▸ **Problem to work on**
What lines below contain the word "degrees"? Please pull each one out.

▸ **Records shown**
>>>>>
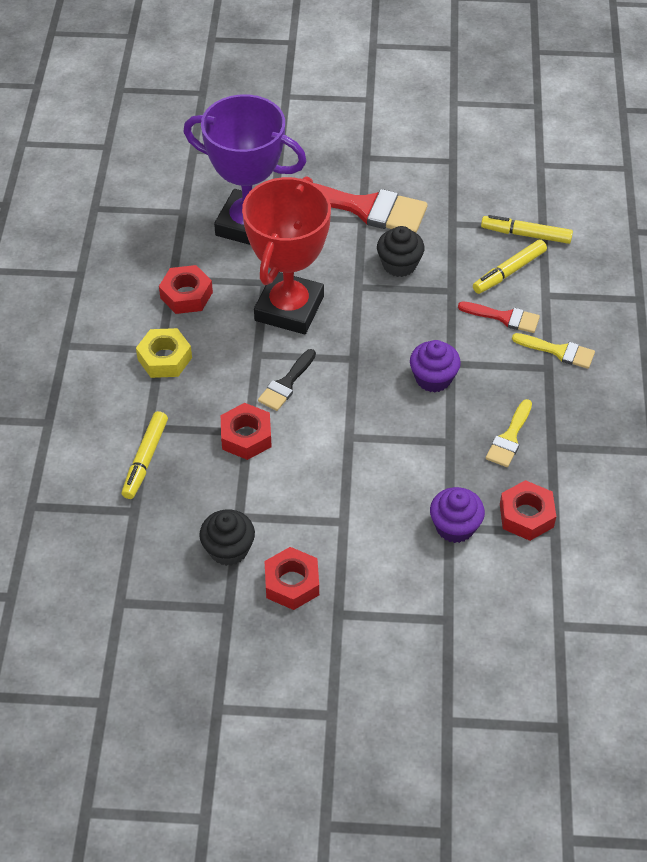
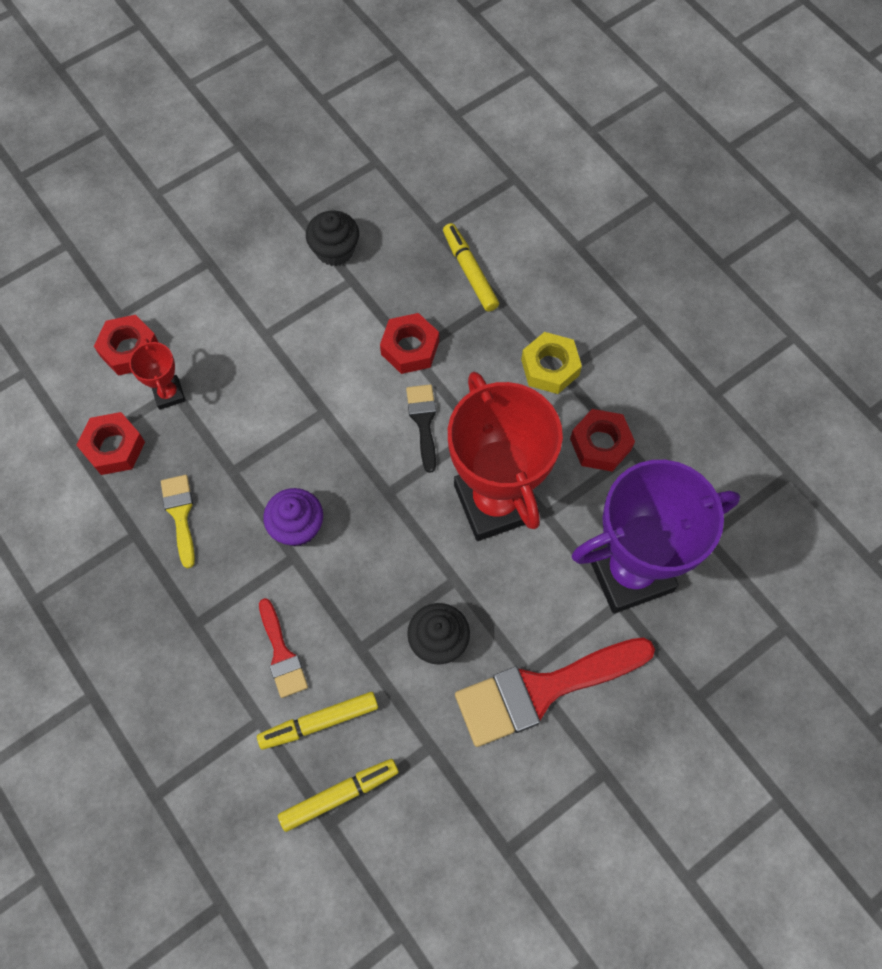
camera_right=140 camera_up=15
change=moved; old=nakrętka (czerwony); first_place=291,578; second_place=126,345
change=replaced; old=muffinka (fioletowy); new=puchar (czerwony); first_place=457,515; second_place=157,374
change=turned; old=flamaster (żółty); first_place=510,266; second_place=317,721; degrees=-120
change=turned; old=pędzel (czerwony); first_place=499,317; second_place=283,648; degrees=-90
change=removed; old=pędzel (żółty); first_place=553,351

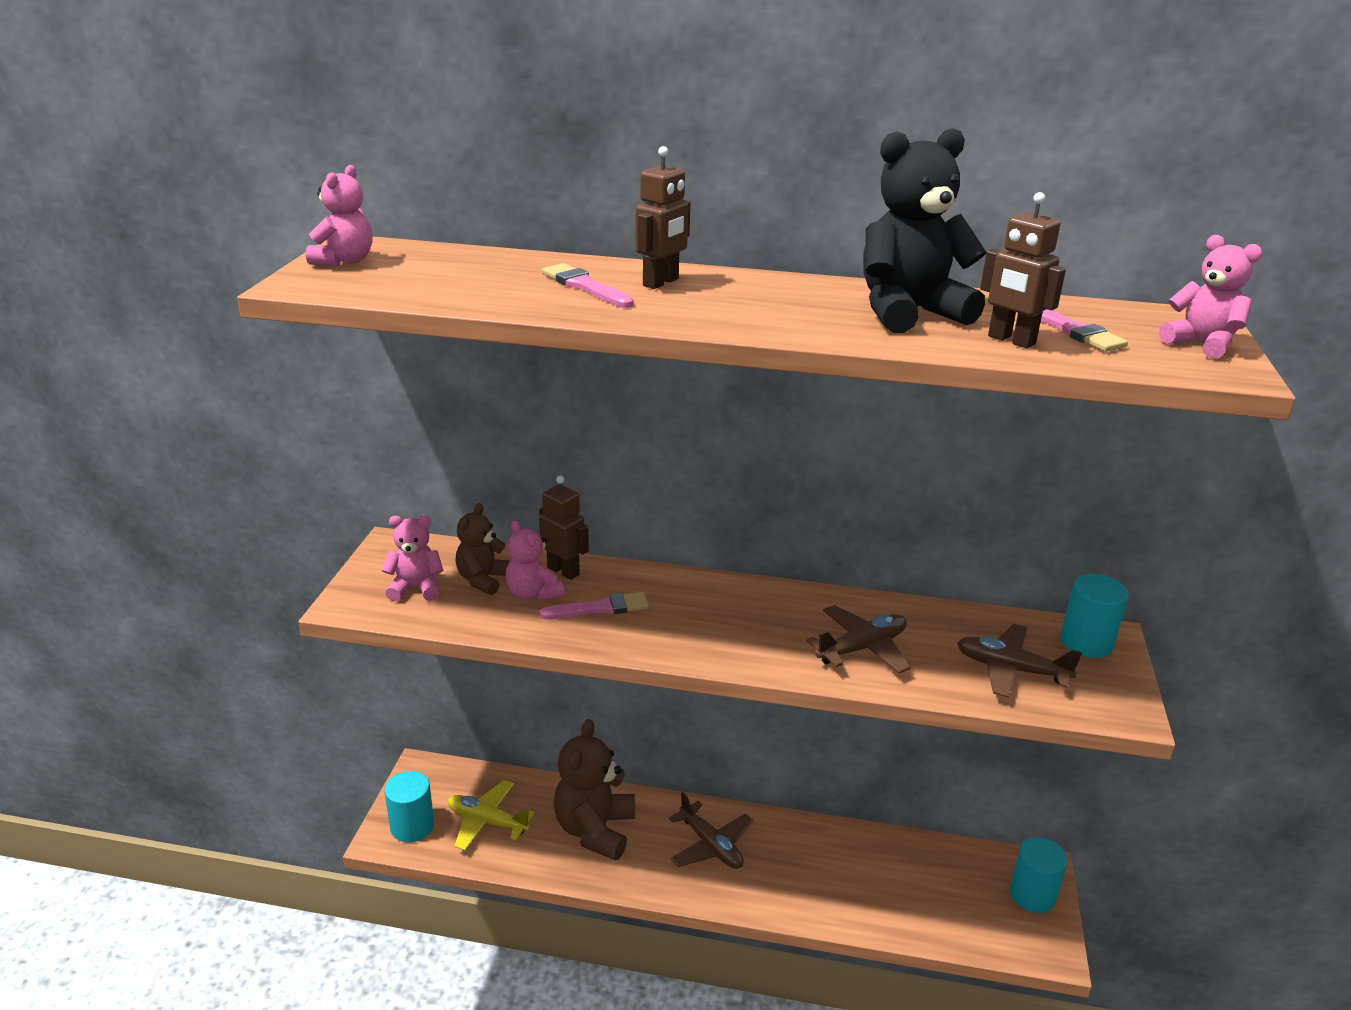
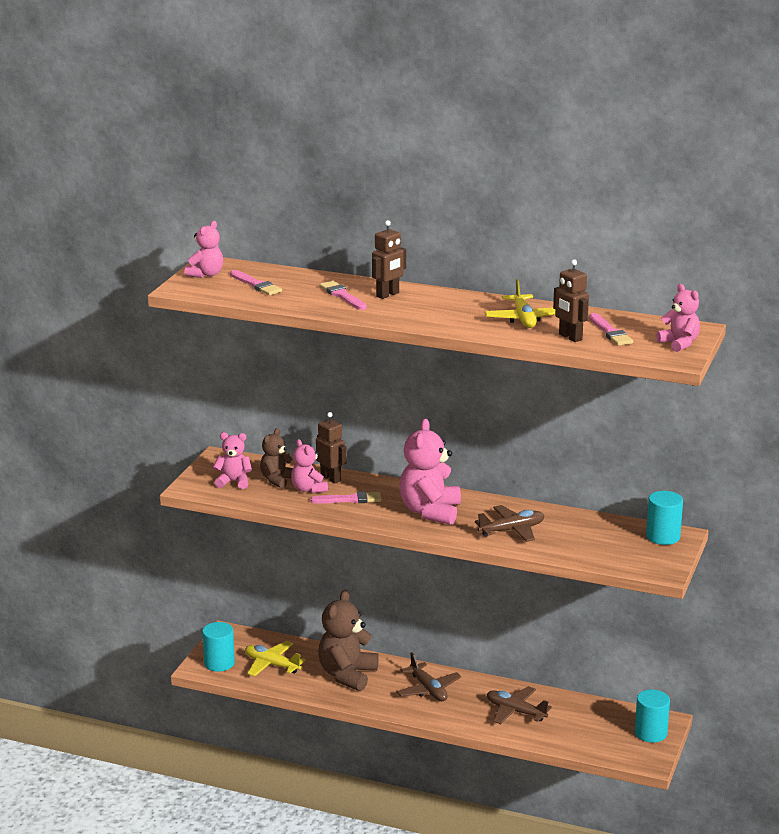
camera_right=10 camera_up=-5
change=added; new=pędzel (różowy); second_place=256,282
change=added; new=miś (różowy); second_place=430,472
change=replaced; old=miś (czarny); new=samolot (żółty); first_place=924,230; second_place=520,303
change=moved; old=samolot (brązowy); first_place=1019,661; second_place=519,705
<<<<<
▸ **Solution to this exercise**
change=turned; old=flamaster (żółty); first_place=510,266; second_place=317,721; degrees=-120
change=turned; old=pędzel (czerwony); first_place=499,317; second_place=283,648; degrees=-90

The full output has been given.